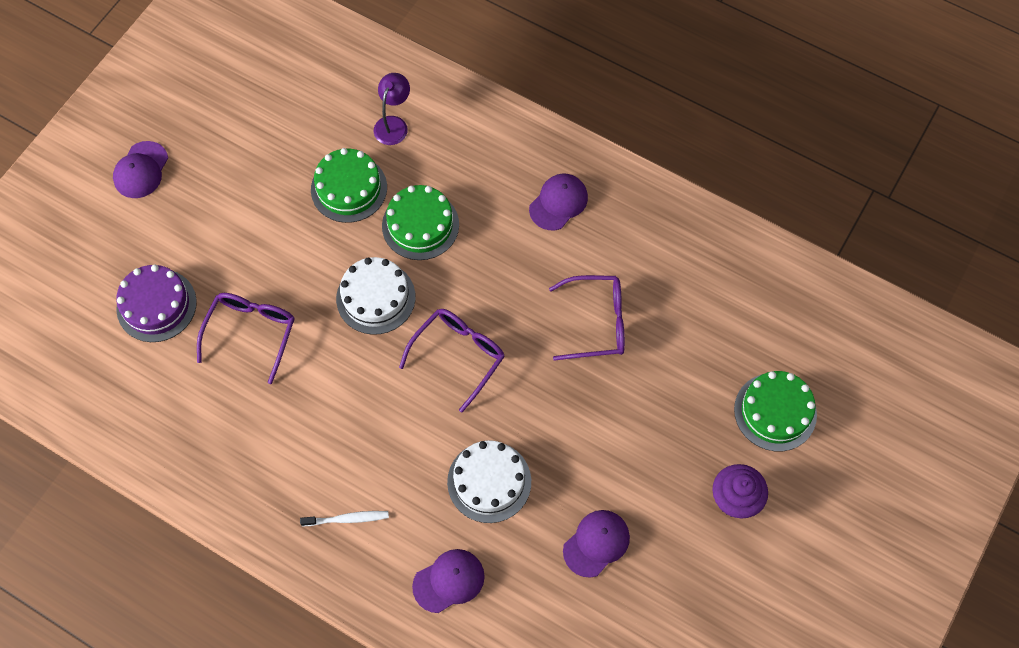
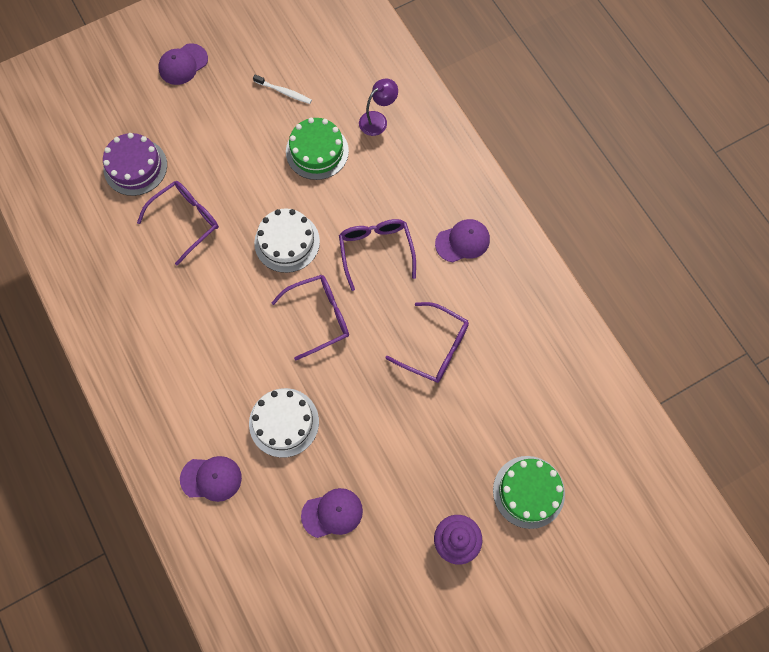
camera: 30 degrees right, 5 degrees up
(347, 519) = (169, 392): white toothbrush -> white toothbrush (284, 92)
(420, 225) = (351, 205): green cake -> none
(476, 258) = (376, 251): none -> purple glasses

...

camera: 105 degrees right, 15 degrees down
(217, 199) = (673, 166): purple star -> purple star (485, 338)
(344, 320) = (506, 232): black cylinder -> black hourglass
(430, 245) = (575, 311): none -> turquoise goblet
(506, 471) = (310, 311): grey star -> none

▶ TRY IT:
Keeping every character as it is, restate the lines above that run from the line with "camera: 30 degrees right, 5 degrees up" through the line with "(476, 258) = (376, 251): none", both included, and nothing else.

▶ RESULT:
camera: 30 degrees right, 5 degrees up
(347, 519) = (169, 392): white toothbrush -> white toothbrush (284, 92)
(420, 225) = (351, 205): green cake -> none
(476, 258) = (376, 251): none -> purple glasses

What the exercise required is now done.